_Directions_
Copy exactly the stretch of data below from the line with "Someone scaled the szpulka" through the line with "Someone repainted the ciężarówka", including both of those lines.

Start of Given data

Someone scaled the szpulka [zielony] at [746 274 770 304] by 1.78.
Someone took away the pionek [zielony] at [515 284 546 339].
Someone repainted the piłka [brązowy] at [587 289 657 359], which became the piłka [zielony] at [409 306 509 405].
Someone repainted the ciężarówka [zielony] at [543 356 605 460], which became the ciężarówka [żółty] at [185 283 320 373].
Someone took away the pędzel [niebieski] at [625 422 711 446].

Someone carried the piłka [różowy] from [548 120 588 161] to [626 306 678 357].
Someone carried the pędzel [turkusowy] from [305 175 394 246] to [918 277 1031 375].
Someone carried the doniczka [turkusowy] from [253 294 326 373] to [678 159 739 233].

End of Given data
Start of Given data

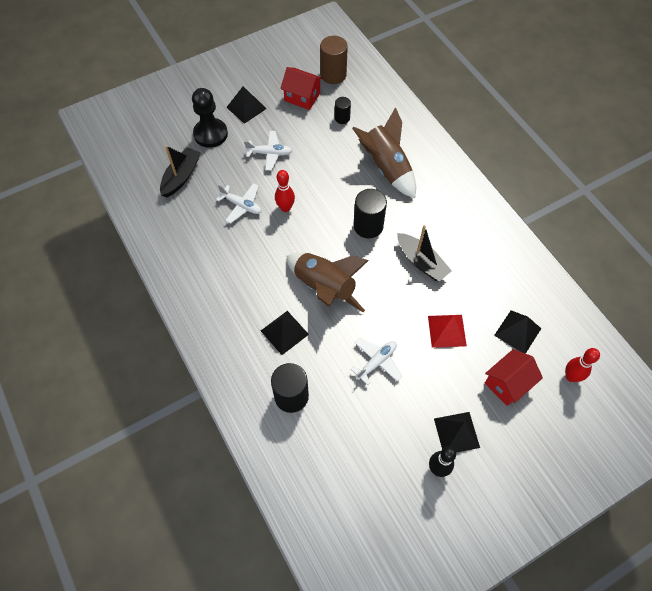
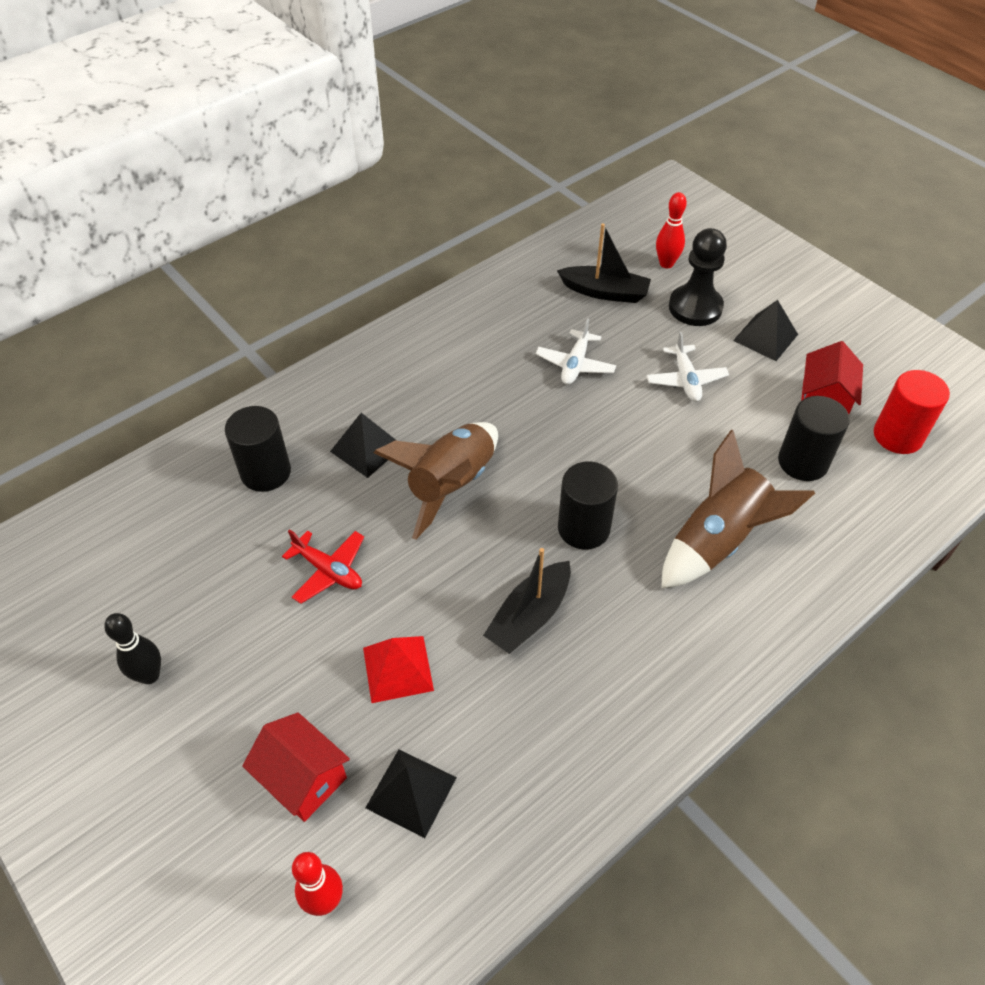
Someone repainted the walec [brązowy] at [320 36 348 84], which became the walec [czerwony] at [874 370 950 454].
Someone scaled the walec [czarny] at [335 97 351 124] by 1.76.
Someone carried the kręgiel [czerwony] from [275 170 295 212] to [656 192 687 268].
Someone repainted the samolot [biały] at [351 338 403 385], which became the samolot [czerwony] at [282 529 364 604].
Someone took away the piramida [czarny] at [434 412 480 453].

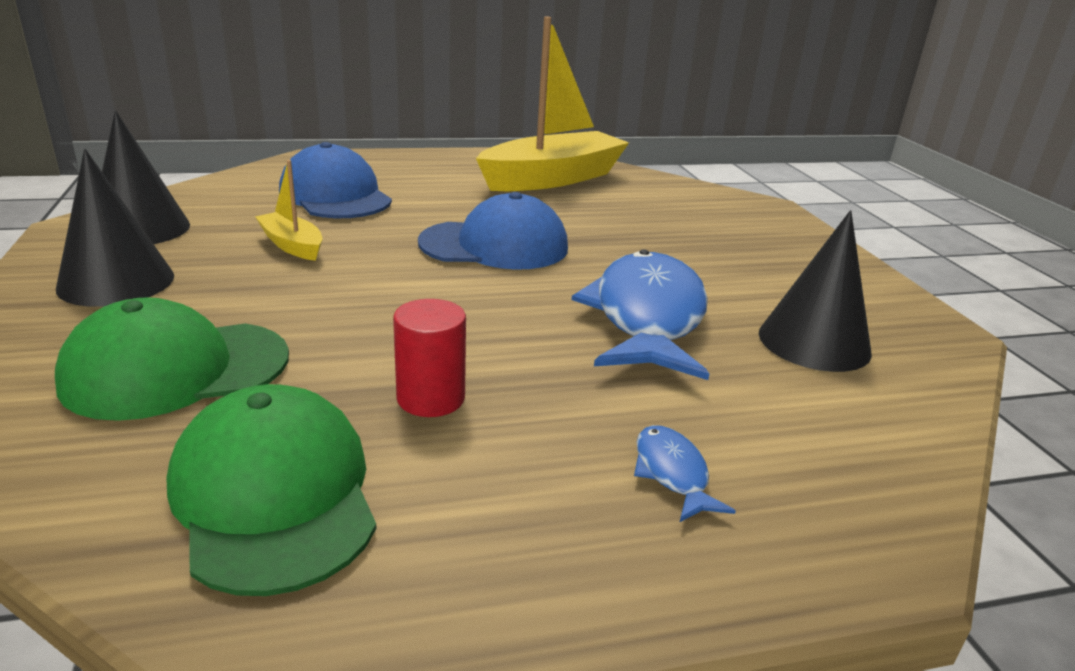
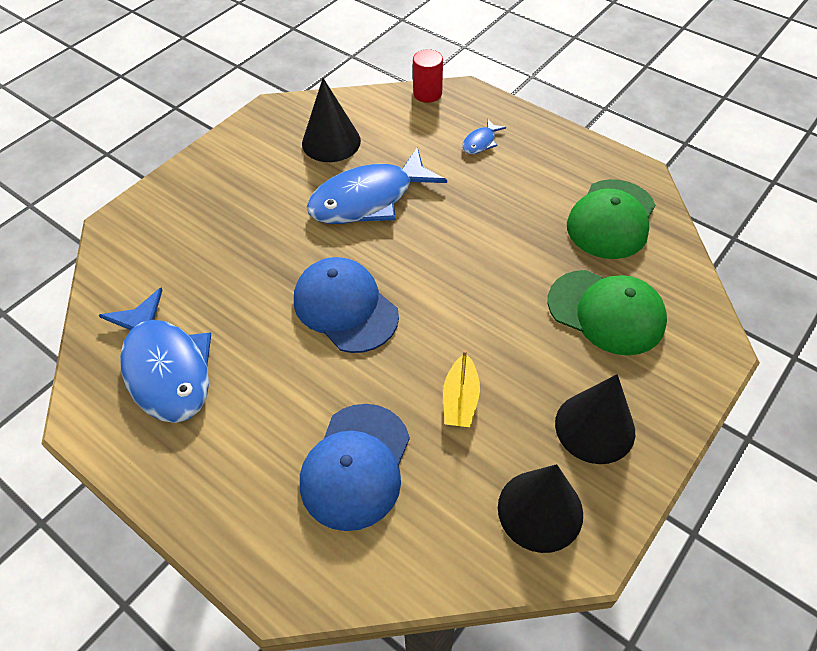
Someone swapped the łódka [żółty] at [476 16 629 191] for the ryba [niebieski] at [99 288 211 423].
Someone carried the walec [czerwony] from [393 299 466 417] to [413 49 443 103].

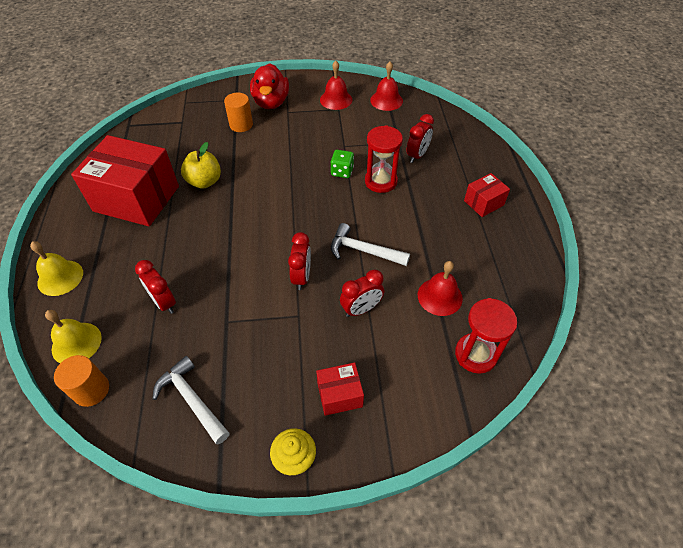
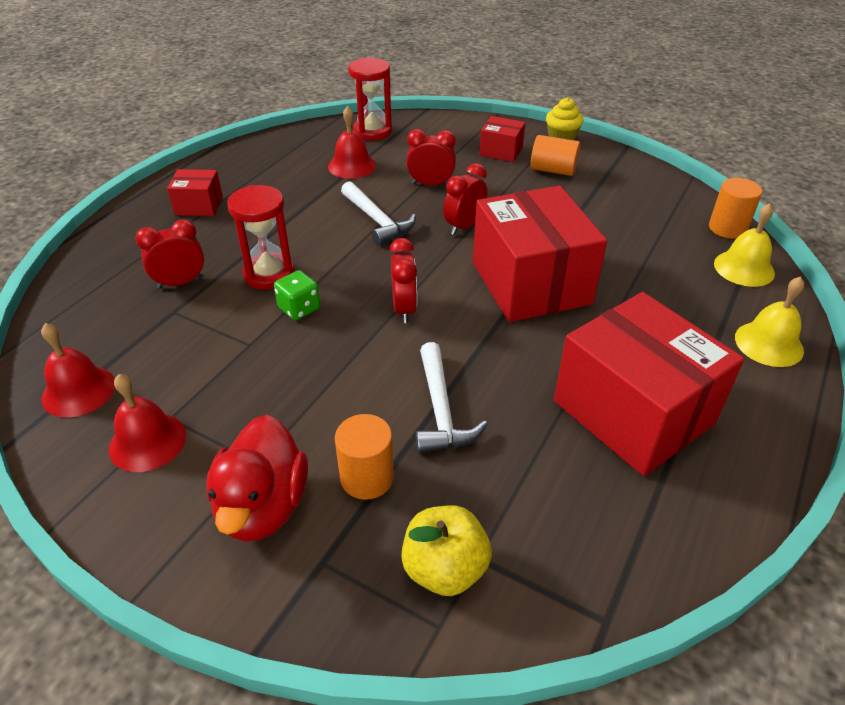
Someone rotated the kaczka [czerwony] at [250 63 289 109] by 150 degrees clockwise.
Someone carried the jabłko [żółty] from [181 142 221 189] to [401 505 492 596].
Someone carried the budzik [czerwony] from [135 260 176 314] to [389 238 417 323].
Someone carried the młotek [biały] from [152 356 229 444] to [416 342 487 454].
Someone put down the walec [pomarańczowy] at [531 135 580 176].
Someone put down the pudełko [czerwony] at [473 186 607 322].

End of Given data

_Task solution_
Someone scaled the szpulka [zielony] at [746 274 770 304] by 1.78.
Someone took away the pionek [zielony] at [515 284 546 339].
Someone repainted the piłka [brązowy] at [587 289 657 359], which became the piłka [zielony] at [409 306 509 405].
Someone repainted the ciężarówka [zielony] at [543 356 605 460], which became the ciężarówka [żółty] at [185 283 320 373].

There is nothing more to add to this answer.